*TASK OBJECTIVE*
Pick out each line of the material below that contains the string "lanyard", and copy those lines. Match the case exactly.

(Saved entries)
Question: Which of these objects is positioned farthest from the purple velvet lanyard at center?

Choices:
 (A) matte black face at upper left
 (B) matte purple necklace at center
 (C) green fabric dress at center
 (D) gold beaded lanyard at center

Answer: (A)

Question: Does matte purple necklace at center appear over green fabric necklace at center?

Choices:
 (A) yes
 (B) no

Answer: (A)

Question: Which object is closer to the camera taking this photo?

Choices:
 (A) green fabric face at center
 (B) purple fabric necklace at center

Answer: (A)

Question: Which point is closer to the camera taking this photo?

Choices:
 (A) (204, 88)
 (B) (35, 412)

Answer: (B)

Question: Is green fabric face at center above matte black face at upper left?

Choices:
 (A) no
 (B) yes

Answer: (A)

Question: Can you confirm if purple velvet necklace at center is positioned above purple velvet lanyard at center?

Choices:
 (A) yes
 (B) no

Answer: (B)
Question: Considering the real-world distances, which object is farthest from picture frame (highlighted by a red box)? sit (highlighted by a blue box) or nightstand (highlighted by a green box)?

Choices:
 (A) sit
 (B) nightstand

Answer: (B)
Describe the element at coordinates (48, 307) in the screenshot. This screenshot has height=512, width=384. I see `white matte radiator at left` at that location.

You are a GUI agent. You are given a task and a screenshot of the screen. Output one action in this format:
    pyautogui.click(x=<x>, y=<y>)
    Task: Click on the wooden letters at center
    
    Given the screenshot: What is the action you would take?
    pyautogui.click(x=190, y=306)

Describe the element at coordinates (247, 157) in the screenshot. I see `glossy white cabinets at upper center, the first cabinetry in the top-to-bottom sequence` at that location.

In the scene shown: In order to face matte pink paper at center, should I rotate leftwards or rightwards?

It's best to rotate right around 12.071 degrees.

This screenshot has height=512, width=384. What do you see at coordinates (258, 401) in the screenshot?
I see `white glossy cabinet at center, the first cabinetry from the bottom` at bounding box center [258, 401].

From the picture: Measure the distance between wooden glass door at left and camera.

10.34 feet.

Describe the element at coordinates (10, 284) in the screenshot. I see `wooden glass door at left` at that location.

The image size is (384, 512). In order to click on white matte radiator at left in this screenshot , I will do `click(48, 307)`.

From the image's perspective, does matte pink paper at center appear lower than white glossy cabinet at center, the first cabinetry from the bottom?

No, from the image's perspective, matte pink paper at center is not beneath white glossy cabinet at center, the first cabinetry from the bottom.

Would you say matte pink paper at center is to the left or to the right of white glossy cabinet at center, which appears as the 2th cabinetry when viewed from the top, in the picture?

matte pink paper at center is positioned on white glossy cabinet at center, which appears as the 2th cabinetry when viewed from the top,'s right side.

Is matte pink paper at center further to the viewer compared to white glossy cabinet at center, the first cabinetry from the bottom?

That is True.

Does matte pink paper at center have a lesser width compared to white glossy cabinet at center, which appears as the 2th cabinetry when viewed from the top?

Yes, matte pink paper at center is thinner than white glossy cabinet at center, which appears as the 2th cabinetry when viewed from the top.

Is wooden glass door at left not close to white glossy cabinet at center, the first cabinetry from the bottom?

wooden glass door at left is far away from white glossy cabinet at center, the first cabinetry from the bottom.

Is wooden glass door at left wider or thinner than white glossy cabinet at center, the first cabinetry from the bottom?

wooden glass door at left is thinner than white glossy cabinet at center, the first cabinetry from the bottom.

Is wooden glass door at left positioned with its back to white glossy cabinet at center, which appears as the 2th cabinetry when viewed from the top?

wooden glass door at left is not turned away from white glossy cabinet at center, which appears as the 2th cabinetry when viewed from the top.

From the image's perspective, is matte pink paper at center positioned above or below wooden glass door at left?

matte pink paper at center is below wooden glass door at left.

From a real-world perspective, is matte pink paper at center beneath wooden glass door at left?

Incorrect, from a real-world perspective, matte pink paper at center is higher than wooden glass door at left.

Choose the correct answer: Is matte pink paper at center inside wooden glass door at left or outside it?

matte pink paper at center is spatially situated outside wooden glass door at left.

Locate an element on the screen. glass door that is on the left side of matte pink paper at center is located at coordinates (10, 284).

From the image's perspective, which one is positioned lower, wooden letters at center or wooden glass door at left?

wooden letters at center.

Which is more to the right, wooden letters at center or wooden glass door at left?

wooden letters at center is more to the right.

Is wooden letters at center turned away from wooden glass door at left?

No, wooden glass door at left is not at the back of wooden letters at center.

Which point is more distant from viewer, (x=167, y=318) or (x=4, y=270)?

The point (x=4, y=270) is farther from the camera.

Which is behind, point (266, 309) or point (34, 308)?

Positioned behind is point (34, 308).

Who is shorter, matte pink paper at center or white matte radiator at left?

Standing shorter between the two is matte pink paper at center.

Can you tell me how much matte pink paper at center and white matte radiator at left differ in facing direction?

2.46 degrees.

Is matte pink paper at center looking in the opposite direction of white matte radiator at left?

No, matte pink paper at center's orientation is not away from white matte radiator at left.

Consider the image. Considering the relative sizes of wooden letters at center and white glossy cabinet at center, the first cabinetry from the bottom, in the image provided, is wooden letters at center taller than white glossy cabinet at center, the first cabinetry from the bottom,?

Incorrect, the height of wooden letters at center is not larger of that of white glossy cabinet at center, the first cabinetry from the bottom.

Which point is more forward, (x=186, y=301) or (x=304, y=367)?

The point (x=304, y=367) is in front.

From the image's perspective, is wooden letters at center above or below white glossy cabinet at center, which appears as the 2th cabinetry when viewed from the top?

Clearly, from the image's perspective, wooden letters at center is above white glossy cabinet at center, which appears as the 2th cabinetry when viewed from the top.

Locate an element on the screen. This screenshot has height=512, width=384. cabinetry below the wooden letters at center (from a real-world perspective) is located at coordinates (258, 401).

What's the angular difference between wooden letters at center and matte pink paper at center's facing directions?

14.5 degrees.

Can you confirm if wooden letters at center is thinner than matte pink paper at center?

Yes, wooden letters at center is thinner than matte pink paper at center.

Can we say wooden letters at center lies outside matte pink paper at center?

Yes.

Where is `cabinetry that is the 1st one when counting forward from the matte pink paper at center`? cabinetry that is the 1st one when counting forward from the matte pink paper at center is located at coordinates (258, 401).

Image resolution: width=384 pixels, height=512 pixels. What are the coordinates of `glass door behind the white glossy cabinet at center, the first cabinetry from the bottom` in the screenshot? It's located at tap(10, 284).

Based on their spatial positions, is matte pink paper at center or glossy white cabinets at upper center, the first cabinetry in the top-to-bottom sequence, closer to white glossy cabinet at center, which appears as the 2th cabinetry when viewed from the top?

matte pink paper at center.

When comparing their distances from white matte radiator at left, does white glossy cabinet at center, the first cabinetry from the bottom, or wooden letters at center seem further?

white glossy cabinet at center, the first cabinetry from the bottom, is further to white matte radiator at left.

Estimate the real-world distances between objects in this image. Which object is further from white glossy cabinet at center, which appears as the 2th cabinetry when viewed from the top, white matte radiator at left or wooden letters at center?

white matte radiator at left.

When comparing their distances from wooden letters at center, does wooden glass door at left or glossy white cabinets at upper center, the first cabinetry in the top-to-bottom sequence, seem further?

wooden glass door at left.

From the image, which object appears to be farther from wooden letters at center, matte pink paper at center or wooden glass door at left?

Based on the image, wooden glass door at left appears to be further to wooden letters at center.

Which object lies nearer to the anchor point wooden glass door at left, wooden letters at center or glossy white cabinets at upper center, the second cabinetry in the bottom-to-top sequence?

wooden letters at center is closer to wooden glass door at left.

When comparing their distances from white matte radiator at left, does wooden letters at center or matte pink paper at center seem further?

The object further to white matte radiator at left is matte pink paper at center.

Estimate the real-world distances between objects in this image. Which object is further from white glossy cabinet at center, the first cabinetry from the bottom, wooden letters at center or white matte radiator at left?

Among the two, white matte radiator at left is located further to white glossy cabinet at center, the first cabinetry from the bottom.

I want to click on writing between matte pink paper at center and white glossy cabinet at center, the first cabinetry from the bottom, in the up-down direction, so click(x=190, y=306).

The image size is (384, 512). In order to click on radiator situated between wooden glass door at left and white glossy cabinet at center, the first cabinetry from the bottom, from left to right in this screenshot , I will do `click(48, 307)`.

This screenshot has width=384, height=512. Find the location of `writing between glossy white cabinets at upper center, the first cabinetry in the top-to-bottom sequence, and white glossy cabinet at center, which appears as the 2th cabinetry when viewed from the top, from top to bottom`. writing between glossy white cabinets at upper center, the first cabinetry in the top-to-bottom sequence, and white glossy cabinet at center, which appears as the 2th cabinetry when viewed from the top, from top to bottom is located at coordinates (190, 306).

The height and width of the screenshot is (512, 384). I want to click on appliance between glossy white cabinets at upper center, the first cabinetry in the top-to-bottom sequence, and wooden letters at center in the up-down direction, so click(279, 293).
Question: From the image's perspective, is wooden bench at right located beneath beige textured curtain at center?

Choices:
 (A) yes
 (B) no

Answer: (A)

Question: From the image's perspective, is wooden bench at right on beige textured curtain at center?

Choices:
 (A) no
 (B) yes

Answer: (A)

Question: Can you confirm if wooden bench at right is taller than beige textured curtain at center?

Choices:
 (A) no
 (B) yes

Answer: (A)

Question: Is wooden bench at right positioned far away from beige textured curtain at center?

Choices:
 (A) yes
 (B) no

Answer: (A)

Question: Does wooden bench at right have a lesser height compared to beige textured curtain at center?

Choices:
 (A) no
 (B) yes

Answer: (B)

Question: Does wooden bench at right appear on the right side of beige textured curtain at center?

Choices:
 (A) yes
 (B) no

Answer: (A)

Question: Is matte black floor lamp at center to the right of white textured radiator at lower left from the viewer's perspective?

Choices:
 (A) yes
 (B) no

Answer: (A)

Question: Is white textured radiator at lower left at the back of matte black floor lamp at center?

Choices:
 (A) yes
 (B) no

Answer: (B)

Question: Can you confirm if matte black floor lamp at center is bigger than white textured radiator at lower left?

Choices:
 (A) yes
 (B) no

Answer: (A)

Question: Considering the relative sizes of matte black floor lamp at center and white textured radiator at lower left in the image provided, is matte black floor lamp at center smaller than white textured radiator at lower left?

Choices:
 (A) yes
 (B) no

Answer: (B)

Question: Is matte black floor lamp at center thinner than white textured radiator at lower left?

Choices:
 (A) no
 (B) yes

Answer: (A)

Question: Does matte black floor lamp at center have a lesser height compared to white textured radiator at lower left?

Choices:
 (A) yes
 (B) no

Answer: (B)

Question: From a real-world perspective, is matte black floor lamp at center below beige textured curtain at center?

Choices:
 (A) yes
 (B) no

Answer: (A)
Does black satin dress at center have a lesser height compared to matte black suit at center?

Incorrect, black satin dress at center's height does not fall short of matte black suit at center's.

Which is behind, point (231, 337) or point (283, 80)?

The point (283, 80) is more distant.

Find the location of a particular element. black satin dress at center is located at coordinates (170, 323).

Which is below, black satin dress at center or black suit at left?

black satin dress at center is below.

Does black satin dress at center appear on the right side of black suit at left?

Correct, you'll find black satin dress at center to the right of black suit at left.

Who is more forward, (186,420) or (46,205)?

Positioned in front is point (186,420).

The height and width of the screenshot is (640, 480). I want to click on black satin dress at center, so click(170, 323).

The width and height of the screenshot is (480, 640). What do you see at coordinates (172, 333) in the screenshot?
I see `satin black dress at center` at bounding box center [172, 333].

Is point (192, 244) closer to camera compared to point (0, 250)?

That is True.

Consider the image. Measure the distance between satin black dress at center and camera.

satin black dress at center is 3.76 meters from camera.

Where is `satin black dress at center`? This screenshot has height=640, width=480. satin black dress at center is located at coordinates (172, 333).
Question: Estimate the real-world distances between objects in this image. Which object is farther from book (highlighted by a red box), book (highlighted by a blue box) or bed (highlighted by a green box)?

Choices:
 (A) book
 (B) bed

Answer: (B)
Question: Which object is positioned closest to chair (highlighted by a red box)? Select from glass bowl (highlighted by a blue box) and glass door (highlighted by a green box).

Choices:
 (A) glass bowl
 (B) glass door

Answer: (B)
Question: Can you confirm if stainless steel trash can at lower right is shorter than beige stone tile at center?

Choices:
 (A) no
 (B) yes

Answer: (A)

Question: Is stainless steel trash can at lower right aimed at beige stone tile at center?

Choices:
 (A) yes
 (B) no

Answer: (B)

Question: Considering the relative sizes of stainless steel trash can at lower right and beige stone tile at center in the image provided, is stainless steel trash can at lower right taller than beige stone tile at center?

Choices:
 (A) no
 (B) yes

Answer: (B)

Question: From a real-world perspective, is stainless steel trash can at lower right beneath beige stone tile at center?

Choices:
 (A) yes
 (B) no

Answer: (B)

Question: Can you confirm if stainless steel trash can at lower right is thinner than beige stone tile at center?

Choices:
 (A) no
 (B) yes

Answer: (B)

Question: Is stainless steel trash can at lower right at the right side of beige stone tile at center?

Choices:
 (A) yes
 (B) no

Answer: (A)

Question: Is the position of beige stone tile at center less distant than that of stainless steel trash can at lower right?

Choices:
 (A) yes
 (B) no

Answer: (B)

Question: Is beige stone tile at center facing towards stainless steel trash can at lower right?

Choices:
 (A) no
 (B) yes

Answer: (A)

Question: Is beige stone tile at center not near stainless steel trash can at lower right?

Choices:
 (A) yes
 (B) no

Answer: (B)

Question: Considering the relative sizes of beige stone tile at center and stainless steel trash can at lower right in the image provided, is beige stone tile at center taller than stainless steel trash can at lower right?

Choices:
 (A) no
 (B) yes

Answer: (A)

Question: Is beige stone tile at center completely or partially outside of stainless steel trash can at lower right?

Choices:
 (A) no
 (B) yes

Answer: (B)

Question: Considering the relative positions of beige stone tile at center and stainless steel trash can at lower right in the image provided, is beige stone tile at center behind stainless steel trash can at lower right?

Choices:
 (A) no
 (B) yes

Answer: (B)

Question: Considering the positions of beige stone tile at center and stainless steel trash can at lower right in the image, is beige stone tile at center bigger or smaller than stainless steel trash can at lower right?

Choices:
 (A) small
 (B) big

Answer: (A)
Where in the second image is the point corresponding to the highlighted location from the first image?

*COMPLETED TASK*
Question: Which of these objects is positioned farthest from the purple velvet lanyard at center?
 (D) gold beaded lanyard at center
Question: Can you confirm if purple velvet necklace at center is positioned above purple velvet lanyard at center?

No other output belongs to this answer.